Exercise aim:
Your answer is the lines from the one that has "black watering can: 3 -> 2" through the last line of the records below, retyped exactly and alone.

Data provided:

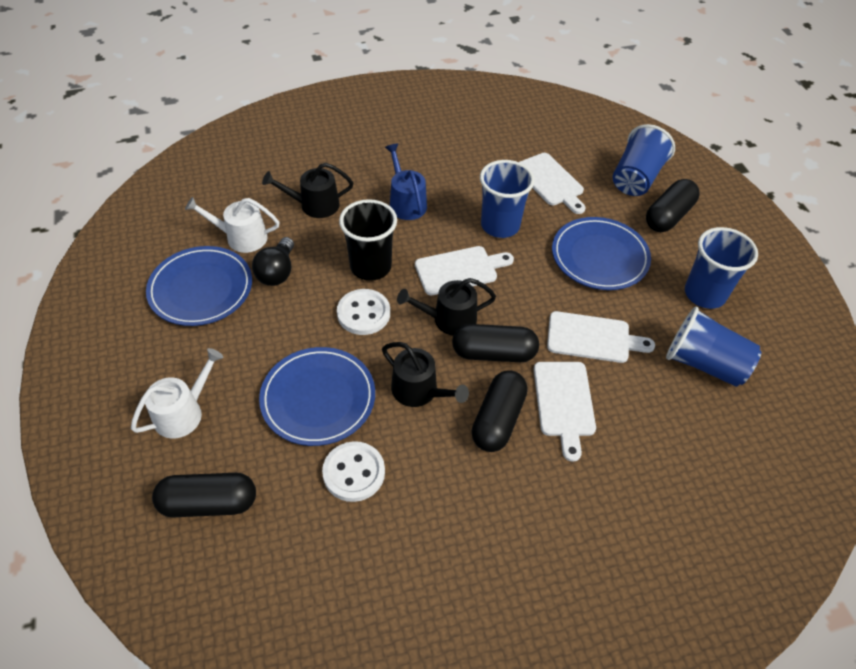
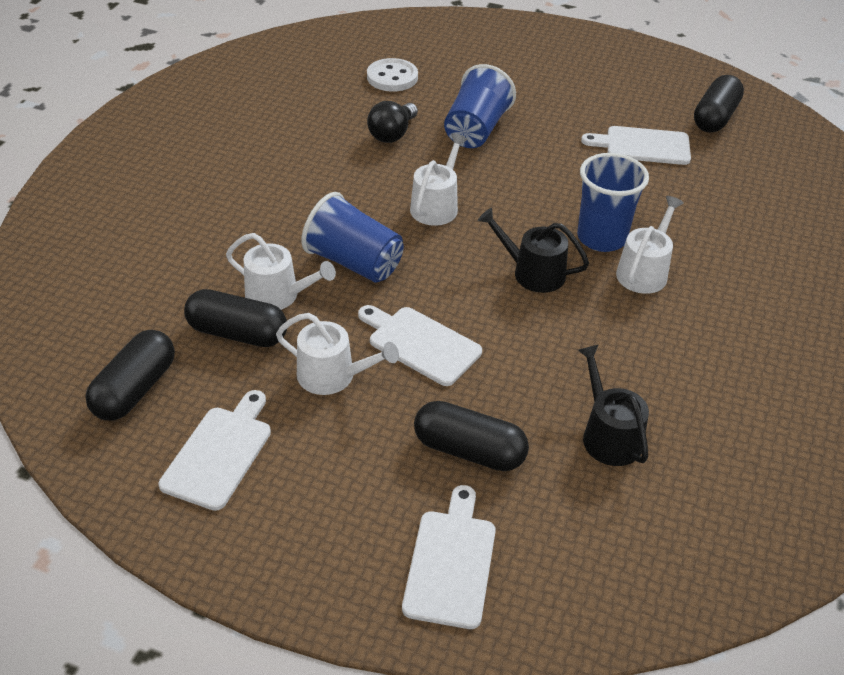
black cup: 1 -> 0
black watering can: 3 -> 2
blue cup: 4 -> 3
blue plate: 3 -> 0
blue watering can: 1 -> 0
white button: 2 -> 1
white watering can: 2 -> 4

Answer for the task:
black watering can: 3 -> 2
blue cup: 4 -> 3
blue plate: 3 -> 0
blue watering can: 1 -> 0
white button: 2 -> 1
white watering can: 2 -> 4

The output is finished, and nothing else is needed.